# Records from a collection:
________________________
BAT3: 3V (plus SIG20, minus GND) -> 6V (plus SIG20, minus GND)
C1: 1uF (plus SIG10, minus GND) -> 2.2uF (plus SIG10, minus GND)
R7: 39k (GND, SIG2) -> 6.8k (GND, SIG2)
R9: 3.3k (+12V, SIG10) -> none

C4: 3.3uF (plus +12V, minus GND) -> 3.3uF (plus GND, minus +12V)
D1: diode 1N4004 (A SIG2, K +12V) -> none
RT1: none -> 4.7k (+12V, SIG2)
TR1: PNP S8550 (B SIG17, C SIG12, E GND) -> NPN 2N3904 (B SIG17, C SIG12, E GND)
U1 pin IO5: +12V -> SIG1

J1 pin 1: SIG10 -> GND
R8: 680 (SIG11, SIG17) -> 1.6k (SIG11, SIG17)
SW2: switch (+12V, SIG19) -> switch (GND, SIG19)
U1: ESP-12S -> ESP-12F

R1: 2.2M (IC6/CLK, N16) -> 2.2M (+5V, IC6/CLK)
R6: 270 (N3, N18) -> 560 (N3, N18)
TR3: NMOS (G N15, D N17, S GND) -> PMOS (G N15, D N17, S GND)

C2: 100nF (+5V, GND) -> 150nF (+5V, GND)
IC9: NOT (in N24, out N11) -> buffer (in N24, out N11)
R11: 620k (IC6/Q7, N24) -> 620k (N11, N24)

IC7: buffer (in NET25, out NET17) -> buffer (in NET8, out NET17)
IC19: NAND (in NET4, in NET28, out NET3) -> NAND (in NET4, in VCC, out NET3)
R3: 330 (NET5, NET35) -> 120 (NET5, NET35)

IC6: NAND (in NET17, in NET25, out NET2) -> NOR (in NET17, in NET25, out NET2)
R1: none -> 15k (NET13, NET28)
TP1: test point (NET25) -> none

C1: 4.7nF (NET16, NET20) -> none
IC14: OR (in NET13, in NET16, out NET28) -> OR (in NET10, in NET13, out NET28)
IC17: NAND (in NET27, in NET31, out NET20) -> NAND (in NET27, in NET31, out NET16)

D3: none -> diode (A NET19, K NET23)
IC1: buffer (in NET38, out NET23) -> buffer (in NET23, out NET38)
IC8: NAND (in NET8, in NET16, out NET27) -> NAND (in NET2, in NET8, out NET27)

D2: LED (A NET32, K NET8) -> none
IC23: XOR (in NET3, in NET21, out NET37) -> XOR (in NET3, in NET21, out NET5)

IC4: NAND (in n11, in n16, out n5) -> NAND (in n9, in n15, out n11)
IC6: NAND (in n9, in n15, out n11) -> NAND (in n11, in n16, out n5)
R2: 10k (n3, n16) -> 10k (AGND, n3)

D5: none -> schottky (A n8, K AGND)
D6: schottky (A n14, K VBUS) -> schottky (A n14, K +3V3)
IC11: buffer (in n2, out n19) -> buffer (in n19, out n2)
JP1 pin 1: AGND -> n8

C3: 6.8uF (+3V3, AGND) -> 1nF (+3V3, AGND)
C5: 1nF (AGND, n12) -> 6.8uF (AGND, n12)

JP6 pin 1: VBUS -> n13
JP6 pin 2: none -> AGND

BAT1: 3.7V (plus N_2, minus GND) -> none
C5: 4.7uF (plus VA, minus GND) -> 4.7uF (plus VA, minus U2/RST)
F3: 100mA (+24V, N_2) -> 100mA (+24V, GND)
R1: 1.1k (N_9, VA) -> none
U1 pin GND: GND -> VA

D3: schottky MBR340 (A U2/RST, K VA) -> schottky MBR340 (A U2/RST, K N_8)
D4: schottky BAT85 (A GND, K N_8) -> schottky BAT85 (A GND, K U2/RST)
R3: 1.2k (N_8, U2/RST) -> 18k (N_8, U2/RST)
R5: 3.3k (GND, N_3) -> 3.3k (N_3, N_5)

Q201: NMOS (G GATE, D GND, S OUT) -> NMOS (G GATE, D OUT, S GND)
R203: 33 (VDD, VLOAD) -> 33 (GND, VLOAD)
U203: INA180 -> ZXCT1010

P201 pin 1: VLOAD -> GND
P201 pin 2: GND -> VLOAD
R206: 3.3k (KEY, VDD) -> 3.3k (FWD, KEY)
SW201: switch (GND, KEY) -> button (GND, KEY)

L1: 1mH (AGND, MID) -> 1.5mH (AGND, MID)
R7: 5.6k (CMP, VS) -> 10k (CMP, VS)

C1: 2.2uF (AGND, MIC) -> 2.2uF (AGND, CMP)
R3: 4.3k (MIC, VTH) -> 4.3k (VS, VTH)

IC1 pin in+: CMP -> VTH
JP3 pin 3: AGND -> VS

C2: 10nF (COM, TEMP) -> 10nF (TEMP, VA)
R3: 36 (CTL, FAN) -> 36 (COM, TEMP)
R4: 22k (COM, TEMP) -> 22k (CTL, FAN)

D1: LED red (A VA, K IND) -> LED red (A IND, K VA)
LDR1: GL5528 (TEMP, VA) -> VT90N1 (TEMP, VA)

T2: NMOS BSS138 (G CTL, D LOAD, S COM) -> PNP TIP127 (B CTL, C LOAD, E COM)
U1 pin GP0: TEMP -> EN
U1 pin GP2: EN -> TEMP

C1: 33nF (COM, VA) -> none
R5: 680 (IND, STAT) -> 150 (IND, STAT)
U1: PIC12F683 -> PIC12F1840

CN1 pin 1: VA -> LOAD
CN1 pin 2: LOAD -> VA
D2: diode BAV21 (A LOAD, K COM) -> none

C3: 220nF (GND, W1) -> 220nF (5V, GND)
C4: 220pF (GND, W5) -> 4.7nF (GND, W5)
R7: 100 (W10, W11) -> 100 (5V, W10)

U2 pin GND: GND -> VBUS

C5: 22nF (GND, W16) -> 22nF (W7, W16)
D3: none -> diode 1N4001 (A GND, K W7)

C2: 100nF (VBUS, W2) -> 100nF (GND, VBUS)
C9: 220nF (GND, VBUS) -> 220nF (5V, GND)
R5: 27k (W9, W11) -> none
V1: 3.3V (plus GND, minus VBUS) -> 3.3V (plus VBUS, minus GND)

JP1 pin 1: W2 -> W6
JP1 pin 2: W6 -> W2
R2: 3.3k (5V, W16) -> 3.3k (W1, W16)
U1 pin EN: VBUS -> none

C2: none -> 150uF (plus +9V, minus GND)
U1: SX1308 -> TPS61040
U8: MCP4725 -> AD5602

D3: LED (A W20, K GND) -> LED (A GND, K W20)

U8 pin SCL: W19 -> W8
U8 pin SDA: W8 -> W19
________________________
Return the opening line of the data and every line after it through the line containing "IC19: NAND (in", please, exactly as written and with nothing added.

BAT3: 3V (plus SIG20, minus GND) -> 6V (plus SIG20, minus GND)
C1: 1uF (plus SIG10, minus GND) -> 2.2uF (plus SIG10, minus GND)
R7: 39k (GND, SIG2) -> 6.8k (GND, SIG2)
R9: 3.3k (+12V, SIG10) -> none

C4: 3.3uF (plus +12V, minus GND) -> 3.3uF (plus GND, minus +12V)
D1: diode 1N4004 (A SIG2, K +12V) -> none
RT1: none -> 4.7k (+12V, SIG2)
TR1: PNP S8550 (B SIG17, C SIG12, E GND) -> NPN 2N3904 (B SIG17, C SIG12, E GND)
U1 pin IO5: +12V -> SIG1

J1 pin 1: SIG10 -> GND
R8: 680 (SIG11, SIG17) -> 1.6k (SIG11, SIG17)
SW2: switch (+12V, SIG19) -> switch (GND, SIG19)
U1: ESP-12S -> ESP-12F

R1: 2.2M (IC6/CLK, N16) -> 2.2M (+5V, IC6/CLK)
R6: 270 (N3, N18) -> 560 (N3, N18)
TR3: NMOS (G N15, D N17, S GND) -> PMOS (G N15, D N17, S GND)

C2: 100nF (+5V, GND) -> 150nF (+5V, GND)
IC9: NOT (in N24, out N11) -> buffer (in N24, out N11)
R11: 620k (IC6/Q7, N24) -> 620k (N11, N24)

IC7: buffer (in NET25, out NET17) -> buffer (in NET8, out NET17)
IC19: NAND (in NET4, in NET28, out NET3) -> NAND (in NET4, in VCC, out NET3)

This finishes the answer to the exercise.